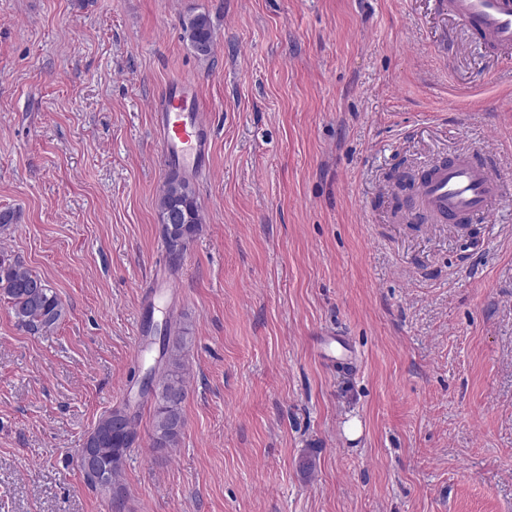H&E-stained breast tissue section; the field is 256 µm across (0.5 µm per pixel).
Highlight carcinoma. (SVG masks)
Here are the masks:
<instances>
[{
    "mask_svg": "<svg viewBox=\"0 0 512 512\" xmlns=\"http://www.w3.org/2000/svg\"><path fill=\"white\" fill-rule=\"evenodd\" d=\"M182 26L198 55L207 57L214 52L215 36L208 14H194L182 21ZM157 217L169 253L176 258L202 223L200 207L185 178L175 173L169 176L157 200ZM0 290L8 300L16 327L22 331L47 333L66 316L65 304L48 282L2 250ZM188 346L186 332L166 324V335L162 338L163 367L152 377L153 443L159 450L178 447L185 427L183 407L188 390L183 360ZM133 420L129 406L114 407L98 419L85 441L87 447L100 449L104 479L119 489L112 495L117 503L124 498L121 476L137 440Z\"/></svg>",
    "mask_w": 512,
    "mask_h": 512,
    "instance_id": "obj_1",
    "label": "carcinoma"
}]
</instances>
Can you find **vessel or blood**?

§ Objective
Leave out all images, then reproduce the entries above exactly.

§ Answer in full
H&E-stained breast tissue section; the field is 256 µm across (0.5 µm per pixel).
Highlight carcinoma. (SVG masks)
Here are the masks:
<instances>
[{
    "mask_svg": "<svg viewBox=\"0 0 512 512\" xmlns=\"http://www.w3.org/2000/svg\"><path fill=\"white\" fill-rule=\"evenodd\" d=\"M182 26L198 55L207 57L214 52L215 36L208 14H194L182 21ZM157 217L169 253L176 258L202 223L200 207L185 178L175 173L169 176L157 200ZM0 290L8 300L16 327L22 331L47 333L66 316L65 304L48 282L2 250ZM188 346L186 332L166 324V335L162 338L163 367L152 377L153 443L159 450L178 447L185 427L183 407L188 390L183 360ZM133 420L129 406L114 407L98 419L85 441L87 447L100 449L104 479L119 489L112 495L117 503L124 498L121 476L137 440Z\"/></svg>",
    "mask_w": 512,
    "mask_h": 512,
    "instance_id": "obj_1",
    "label": "carcinoma"
}]
</instances>
Can you find **vessel or blood**?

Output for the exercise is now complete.